↓↓↓

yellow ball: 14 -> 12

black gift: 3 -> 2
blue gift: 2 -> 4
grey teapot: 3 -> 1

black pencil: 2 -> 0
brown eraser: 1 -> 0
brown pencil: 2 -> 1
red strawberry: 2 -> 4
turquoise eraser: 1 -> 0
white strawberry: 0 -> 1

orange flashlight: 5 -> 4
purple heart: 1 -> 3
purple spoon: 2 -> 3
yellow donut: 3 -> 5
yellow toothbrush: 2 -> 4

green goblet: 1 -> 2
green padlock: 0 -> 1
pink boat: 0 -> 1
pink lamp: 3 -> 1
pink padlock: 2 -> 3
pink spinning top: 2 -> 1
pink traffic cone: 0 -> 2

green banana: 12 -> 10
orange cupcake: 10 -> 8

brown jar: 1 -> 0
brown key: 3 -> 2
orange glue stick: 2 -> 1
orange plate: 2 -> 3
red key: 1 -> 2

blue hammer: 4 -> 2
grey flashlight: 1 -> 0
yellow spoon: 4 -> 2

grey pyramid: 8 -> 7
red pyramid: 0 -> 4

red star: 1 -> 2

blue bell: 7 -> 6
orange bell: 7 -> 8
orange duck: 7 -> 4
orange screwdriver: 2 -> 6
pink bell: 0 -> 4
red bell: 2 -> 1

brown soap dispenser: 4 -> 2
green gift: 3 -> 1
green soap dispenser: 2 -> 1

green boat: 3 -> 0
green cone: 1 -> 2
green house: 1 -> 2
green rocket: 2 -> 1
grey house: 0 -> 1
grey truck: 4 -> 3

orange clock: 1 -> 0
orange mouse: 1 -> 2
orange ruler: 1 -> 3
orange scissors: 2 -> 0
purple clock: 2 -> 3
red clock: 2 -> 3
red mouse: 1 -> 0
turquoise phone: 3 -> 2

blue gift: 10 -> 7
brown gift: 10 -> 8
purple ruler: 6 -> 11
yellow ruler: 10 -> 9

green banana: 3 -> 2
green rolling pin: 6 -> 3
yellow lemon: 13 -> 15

↑↑↑

#### EXERCISE DETAILS:
Search the material above for "ruler". Pull out each line where it shows up.

#### SOLUTION FOR THIS PROBLEM:
orange ruler: 1 -> 3
purple ruler: 6 -> 11
yellow ruler: 10 -> 9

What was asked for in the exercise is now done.